(Before-and-after object lists)
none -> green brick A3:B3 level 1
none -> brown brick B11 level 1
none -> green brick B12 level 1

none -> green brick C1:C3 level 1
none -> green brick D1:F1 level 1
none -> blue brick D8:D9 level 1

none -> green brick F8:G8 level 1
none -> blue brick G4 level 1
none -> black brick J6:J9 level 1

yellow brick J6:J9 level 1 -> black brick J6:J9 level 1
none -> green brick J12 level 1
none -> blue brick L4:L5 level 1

DESCRIPTION OF THE TASK - Word for word, retype all of the entries above.

FINAL ANSWER -
none -> green brick A3:B3 level 1
none -> brown brick B11 level 1
none -> green brick B12 level 1

none -> green brick C1:C3 level 1
none -> green brick D1:F1 level 1
none -> blue brick D8:D9 level 1

none -> green brick F8:G8 level 1
none -> blue brick G4 level 1
none -> black brick J6:J9 level 1

yellow brick J6:J9 level 1 -> black brick J6:J9 level 1
none -> green brick J12 level 1
none -> blue brick L4:L5 level 1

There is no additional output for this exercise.